TASK TO CARRY OUT =>
Apart from the pictures, every line below is to be set down exactly.

Segment Start: THE DATA

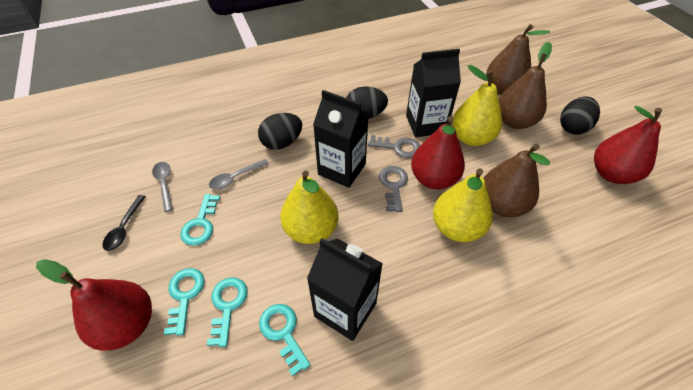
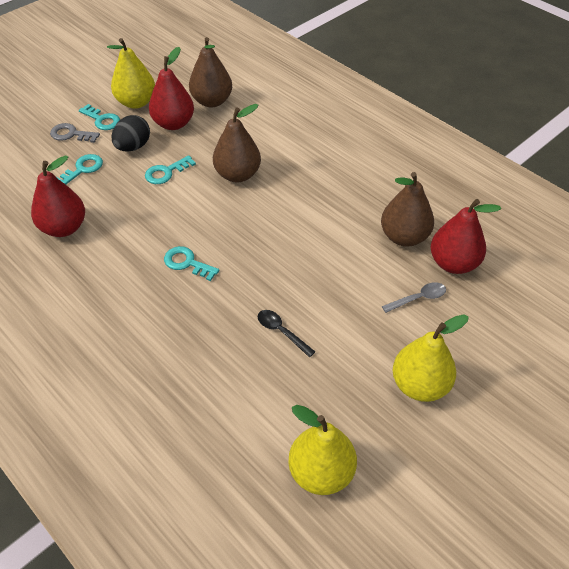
black carton: 3 -> 0
black egg: 3 -> 1
grey key: 2 -> 1
grey spoon: 2 -> 1

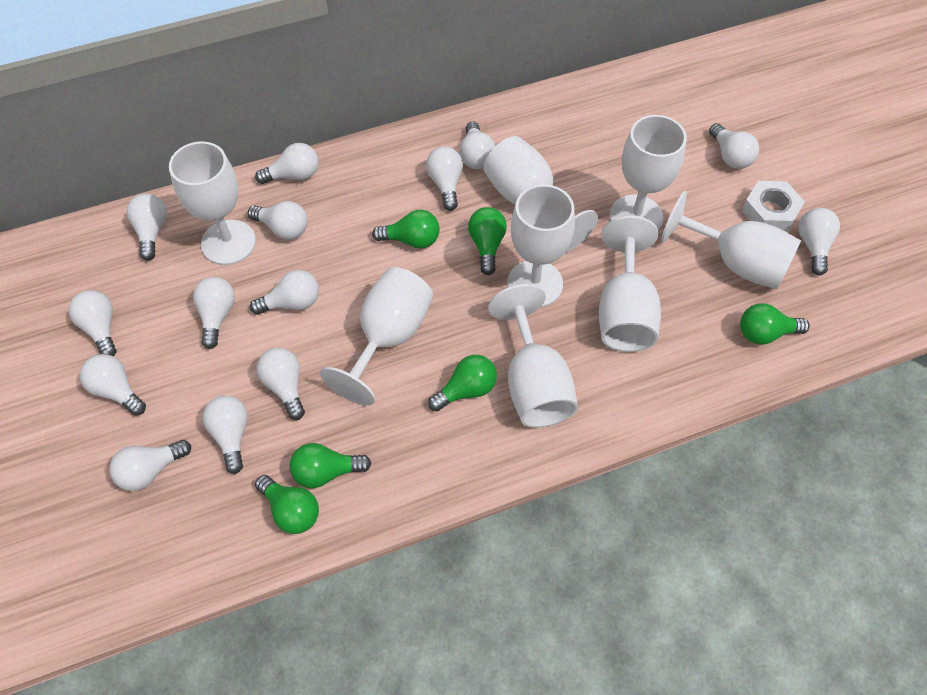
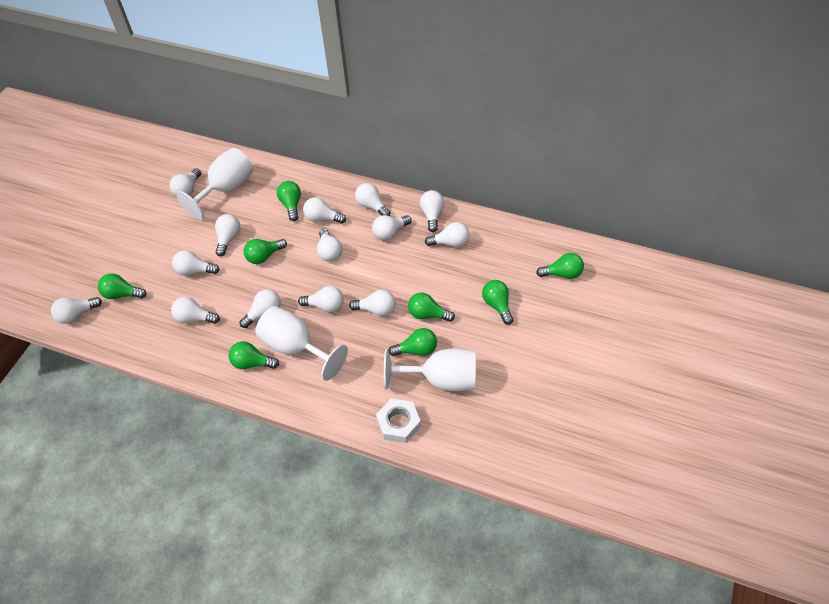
green light bulb: 6 -> 8
white goblet: 8 -> 3

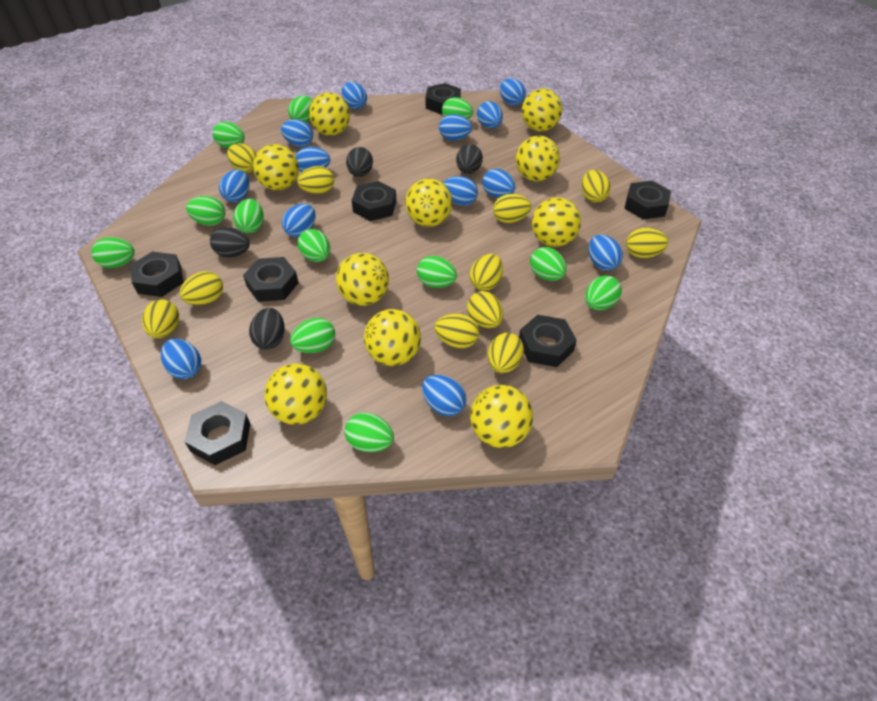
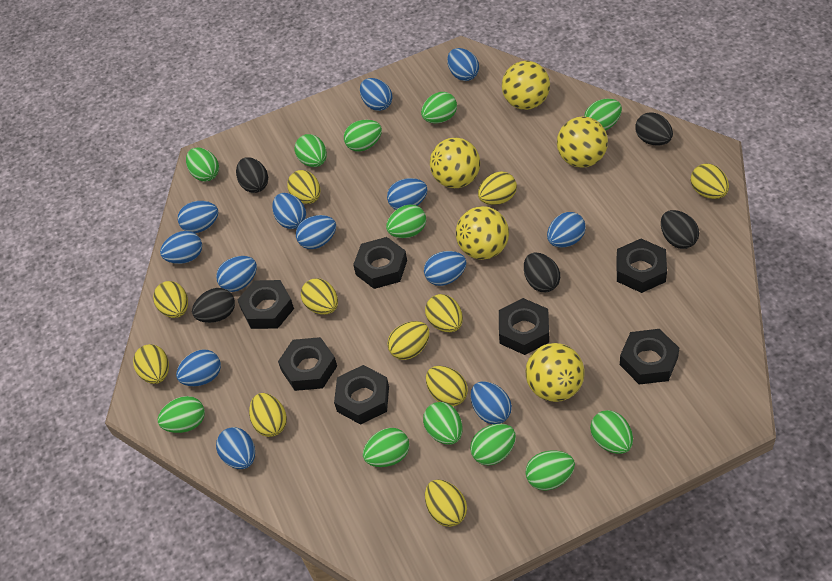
black egg: 4 -> 5
yellow ball: 10 -> 5

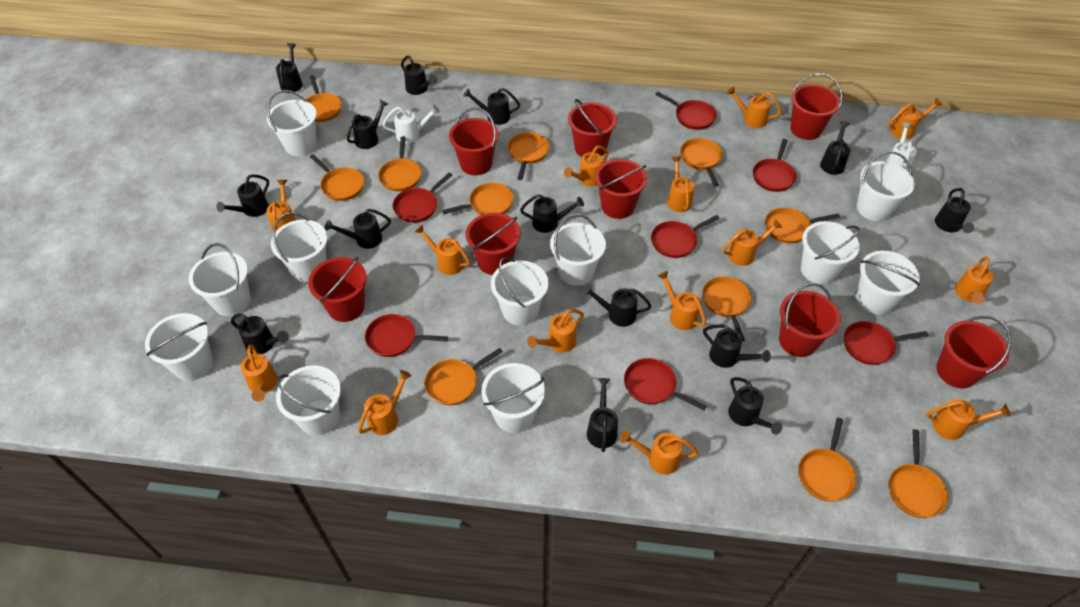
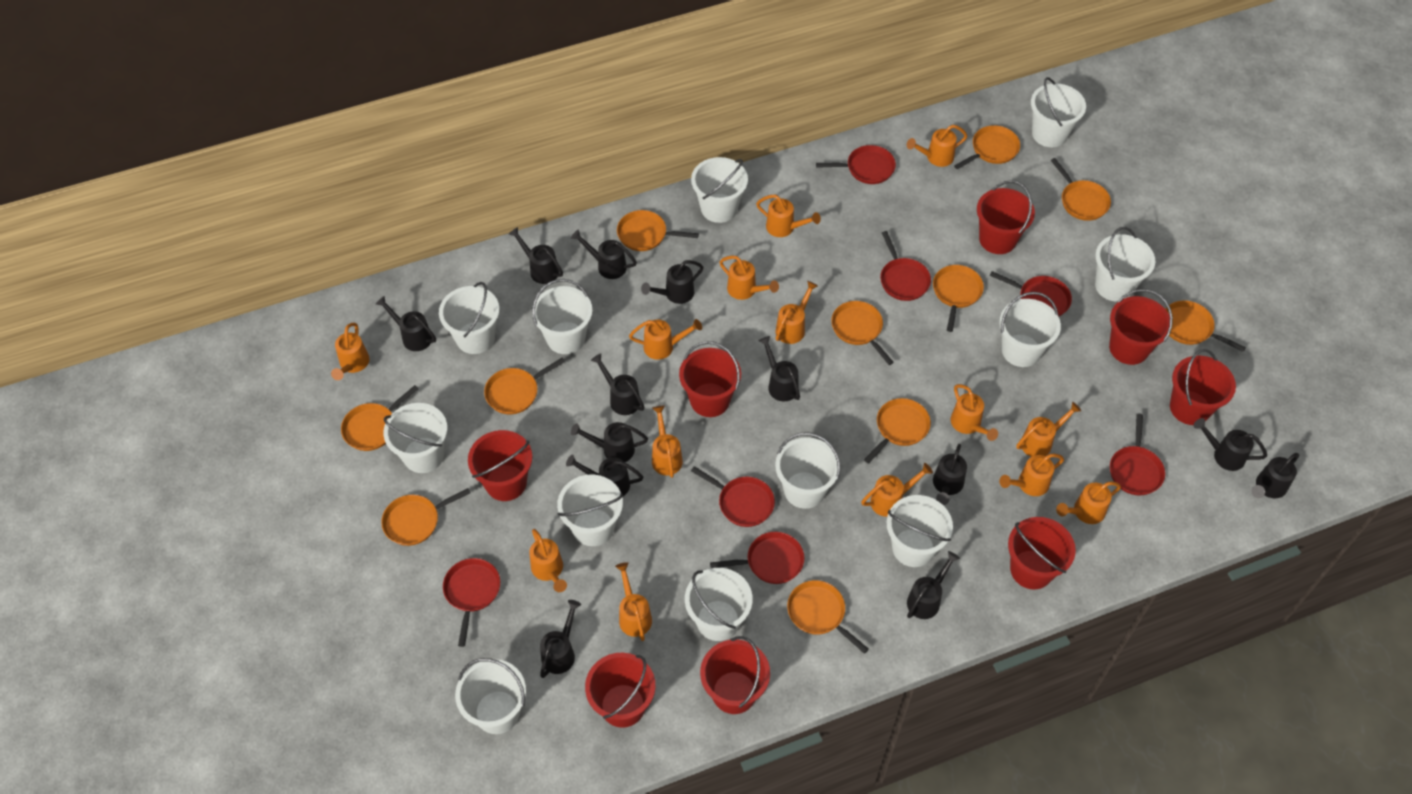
black watering can: 14 -> 13
white bucket: 11 -> 12
white watering can: 2 -> 0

Segment End: THE DATA

REPLY =>
black carton: 3 -> 0
black egg: 3 -> 1
grey key: 2 -> 1
grey spoon: 2 -> 1

green light bulb: 6 -> 8
white goblet: 8 -> 3

black egg: 4 -> 5
yellow ball: 10 -> 5

black watering can: 14 -> 13
white bucket: 11 -> 12
white watering can: 2 -> 0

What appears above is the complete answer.